> TASK STATEMENT
Once you find a line containing the word "none" in the entries below, copy it.

(Saved data entries)
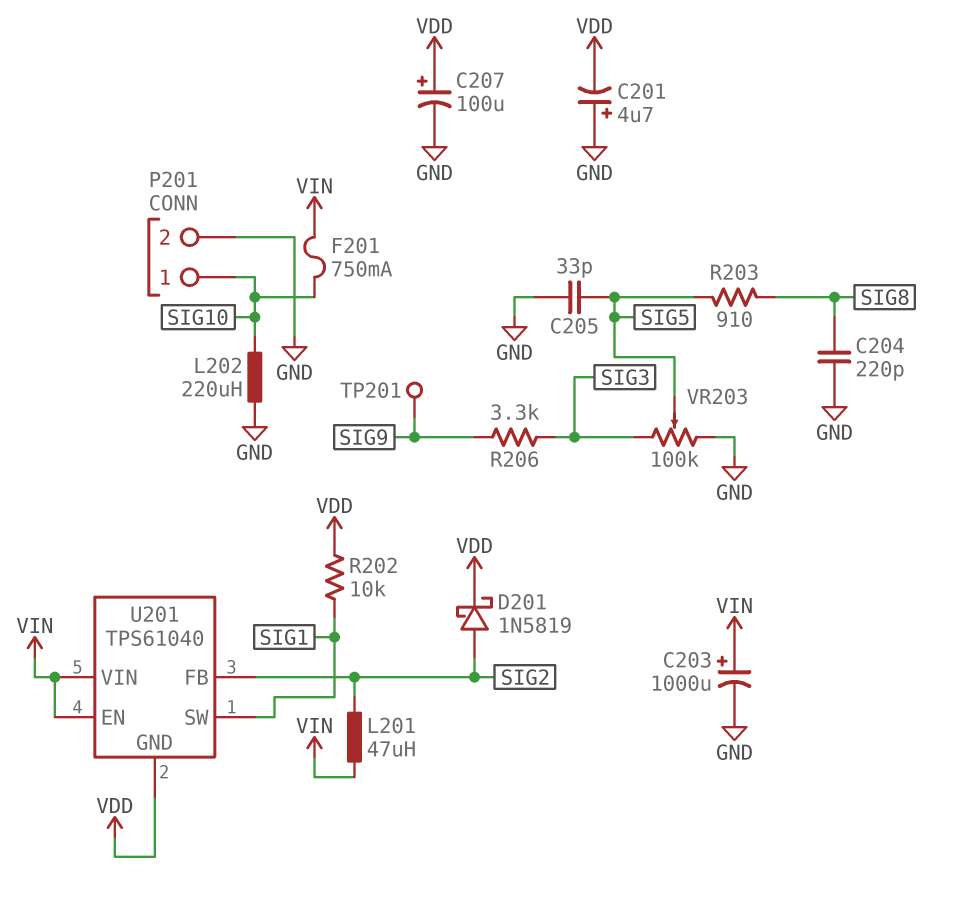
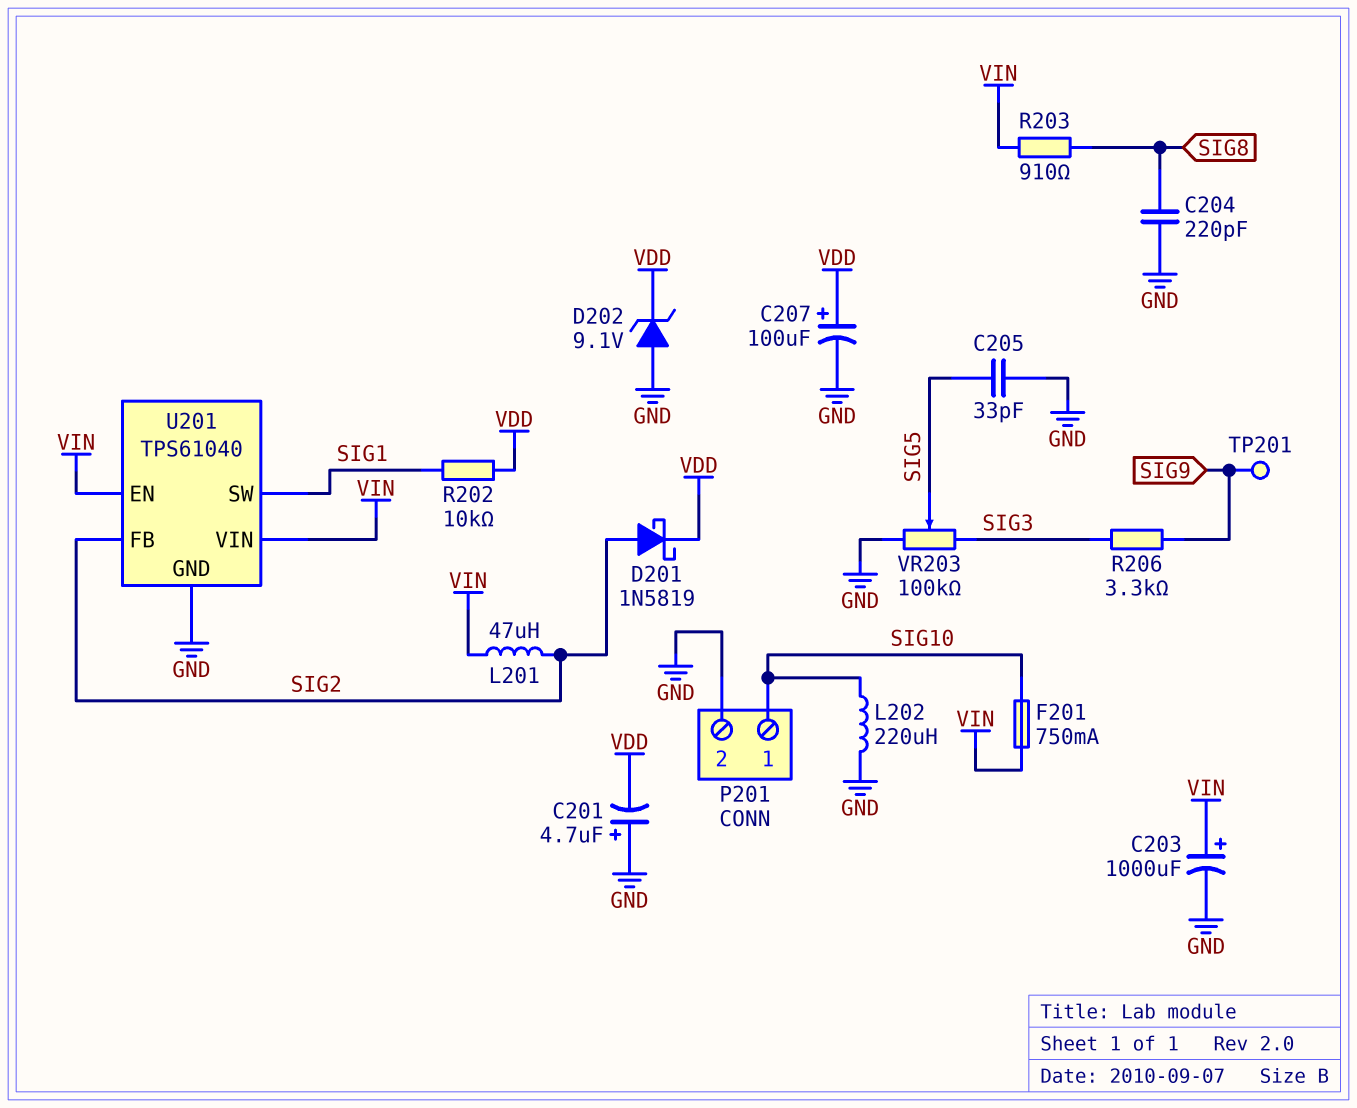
D202: none -> zener 9.1V (A GND, K VDD)
R203: 910 (SIG5, SIG8) -> 910 (SIG8, VIN)
U201 pin GND: VDD -> GND

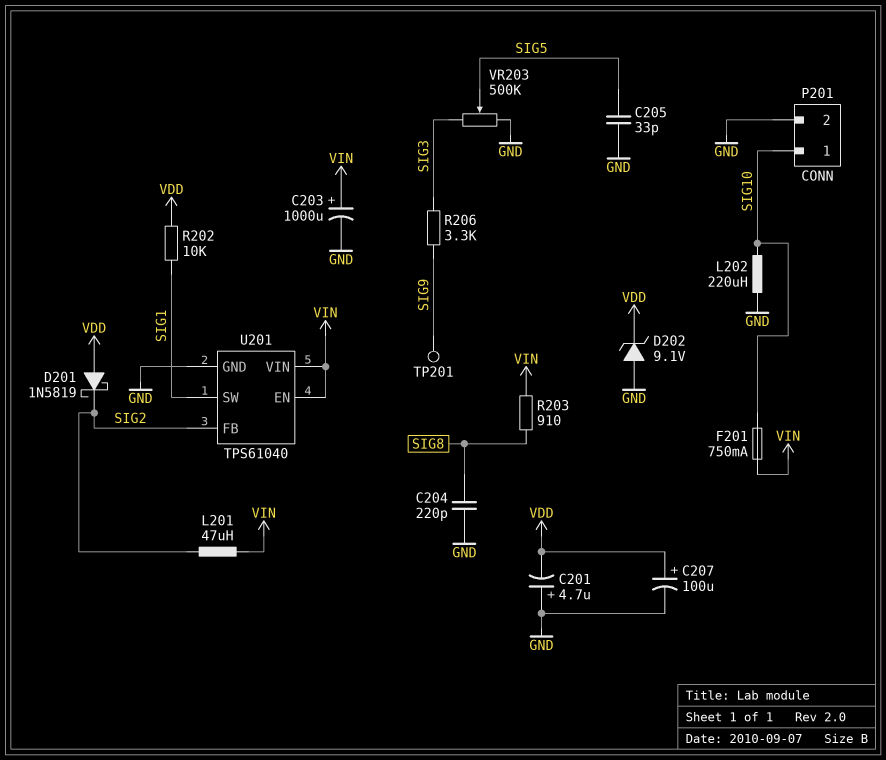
D201: schottky 1N5819 (A SIG2, K VDD) -> schottky 1N5819 (A VDD, K SIG2)
VR203: 100k (GND, SIG3, wiper SIG5) -> 500k (GND, SIG3, wiper SIG5)

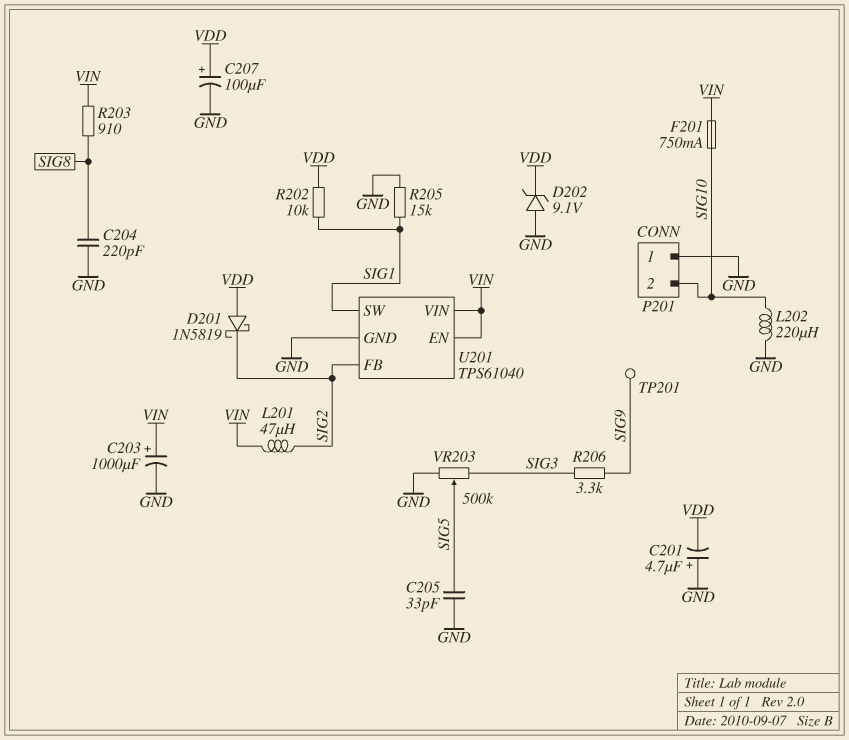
P201 pin 1: SIG10 -> GND
P201 pin 2: GND -> SIG10
R205: none -> 15k (GND, SIG1)

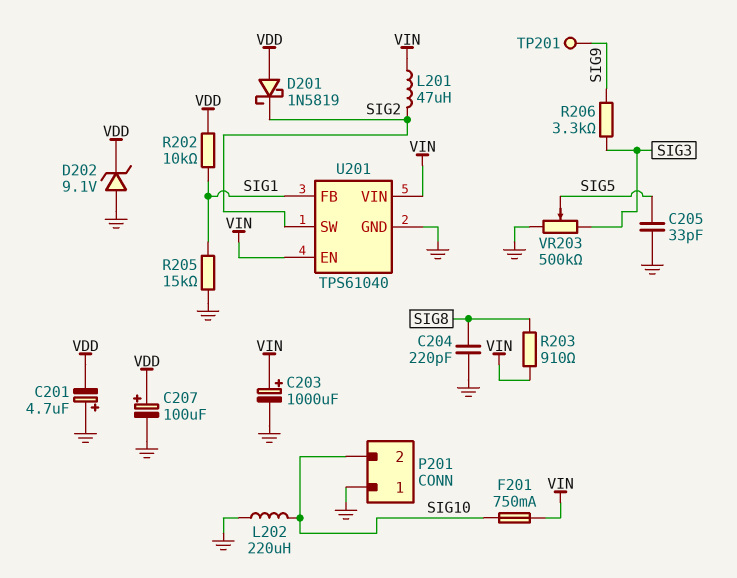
U201 pin FB: SIG2 -> SIG1
U201 pin SW: SIG1 -> SIG2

> SOLUTION TO THE PROBLEM
D202: none -> zener 9.1V (A GND, K VDD)
R205: none -> 15k (GND, SIG1)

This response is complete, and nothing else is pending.